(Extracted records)
##########

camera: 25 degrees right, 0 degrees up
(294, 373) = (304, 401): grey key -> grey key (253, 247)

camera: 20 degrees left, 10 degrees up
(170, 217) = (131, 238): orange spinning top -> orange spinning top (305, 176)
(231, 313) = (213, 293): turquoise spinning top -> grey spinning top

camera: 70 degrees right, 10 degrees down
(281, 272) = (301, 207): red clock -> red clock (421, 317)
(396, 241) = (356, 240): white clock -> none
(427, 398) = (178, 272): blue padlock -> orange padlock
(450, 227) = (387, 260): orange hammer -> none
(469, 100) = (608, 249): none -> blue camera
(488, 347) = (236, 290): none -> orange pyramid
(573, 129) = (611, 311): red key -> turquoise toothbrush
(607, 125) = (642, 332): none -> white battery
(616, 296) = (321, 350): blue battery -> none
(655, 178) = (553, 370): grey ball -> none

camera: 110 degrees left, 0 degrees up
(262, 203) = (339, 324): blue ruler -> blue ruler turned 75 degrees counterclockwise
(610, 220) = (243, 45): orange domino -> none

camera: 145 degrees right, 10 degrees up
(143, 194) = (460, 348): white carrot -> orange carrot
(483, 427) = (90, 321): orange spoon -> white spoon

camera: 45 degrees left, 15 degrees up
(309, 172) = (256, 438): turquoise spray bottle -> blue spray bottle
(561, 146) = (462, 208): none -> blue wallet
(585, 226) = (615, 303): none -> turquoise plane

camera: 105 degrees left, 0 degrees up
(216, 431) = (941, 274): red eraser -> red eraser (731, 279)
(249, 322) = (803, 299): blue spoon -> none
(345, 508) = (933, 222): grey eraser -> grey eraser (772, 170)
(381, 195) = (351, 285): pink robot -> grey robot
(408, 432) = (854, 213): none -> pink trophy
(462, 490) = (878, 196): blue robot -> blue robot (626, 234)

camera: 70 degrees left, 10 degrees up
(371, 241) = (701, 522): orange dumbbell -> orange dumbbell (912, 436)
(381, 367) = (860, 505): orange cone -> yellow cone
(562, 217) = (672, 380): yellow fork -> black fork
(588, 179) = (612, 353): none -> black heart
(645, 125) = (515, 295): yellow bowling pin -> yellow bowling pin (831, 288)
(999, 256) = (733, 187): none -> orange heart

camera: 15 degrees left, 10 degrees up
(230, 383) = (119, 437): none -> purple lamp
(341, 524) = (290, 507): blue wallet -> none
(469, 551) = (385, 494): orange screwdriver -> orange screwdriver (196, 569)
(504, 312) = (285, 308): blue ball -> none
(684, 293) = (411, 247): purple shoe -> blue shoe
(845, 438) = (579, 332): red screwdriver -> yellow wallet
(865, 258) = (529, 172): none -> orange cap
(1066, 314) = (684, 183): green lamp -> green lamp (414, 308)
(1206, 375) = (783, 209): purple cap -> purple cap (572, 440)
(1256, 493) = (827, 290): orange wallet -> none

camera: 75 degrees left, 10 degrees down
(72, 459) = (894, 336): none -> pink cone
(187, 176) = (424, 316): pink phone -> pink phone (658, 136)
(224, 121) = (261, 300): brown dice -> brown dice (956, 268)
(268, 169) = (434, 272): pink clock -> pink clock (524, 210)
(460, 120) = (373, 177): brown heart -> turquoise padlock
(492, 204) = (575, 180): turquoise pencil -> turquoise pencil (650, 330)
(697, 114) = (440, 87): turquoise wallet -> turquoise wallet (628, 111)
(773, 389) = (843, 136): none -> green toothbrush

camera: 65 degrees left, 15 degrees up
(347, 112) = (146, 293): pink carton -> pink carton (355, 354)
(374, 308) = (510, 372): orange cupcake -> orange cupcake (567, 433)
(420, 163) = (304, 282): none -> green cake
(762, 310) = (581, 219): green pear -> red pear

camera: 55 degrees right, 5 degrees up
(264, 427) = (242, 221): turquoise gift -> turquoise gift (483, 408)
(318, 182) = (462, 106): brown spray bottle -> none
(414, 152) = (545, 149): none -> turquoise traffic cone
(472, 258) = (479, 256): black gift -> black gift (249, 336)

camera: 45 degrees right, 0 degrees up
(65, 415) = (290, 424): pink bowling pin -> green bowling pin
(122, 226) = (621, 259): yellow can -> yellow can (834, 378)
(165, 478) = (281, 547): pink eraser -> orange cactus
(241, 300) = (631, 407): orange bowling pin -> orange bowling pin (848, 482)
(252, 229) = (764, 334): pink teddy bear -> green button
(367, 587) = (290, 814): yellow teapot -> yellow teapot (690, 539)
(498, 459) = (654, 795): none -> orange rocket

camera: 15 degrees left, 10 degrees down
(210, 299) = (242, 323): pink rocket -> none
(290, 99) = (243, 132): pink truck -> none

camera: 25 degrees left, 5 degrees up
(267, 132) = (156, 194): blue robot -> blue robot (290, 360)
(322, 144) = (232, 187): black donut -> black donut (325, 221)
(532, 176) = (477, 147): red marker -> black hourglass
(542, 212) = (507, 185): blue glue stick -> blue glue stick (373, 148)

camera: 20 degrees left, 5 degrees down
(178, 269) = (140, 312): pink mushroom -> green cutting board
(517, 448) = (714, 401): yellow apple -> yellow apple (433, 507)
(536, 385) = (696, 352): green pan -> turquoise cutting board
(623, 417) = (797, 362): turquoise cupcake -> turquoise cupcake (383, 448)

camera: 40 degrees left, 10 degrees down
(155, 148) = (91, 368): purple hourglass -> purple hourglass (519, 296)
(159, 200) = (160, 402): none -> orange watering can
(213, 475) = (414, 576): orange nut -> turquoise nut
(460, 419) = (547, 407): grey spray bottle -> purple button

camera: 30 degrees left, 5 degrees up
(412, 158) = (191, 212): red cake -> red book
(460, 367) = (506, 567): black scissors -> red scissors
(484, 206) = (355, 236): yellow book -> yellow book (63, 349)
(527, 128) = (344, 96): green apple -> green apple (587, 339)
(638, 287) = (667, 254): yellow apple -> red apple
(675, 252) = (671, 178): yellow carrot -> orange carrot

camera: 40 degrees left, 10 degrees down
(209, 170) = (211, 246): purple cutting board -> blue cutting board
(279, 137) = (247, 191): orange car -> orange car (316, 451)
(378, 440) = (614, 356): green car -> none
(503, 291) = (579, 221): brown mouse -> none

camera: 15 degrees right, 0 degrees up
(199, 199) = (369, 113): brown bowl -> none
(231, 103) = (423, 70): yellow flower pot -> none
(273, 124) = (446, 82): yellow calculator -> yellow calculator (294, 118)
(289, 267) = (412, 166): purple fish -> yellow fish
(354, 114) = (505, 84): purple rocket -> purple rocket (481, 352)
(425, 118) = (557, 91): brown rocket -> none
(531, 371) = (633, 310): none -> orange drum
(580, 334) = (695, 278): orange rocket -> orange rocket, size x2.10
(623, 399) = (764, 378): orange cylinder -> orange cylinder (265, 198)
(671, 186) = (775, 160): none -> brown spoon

##########

TASK DETAILS:
Return, please, the lines of the data from the first through the line containing "(607, 125) = (642, 332): none", both kept, exactly as they stand and nothing more.

RESULT FOR THIS EXERCISE:
camera: 25 degrees right, 0 degrees up
(294, 373) = (304, 401): grey key -> grey key (253, 247)

camera: 20 degrees left, 10 degrees up
(170, 217) = (131, 238): orange spinning top -> orange spinning top (305, 176)
(231, 313) = (213, 293): turquoise spinning top -> grey spinning top

camera: 70 degrees right, 10 degrees down
(281, 272) = (301, 207): red clock -> red clock (421, 317)
(396, 241) = (356, 240): white clock -> none
(427, 398) = (178, 272): blue padlock -> orange padlock
(450, 227) = (387, 260): orange hammer -> none
(469, 100) = (608, 249): none -> blue camera
(488, 347) = (236, 290): none -> orange pyramid
(573, 129) = (611, 311): red key -> turquoise toothbrush
(607, 125) = (642, 332): none -> white battery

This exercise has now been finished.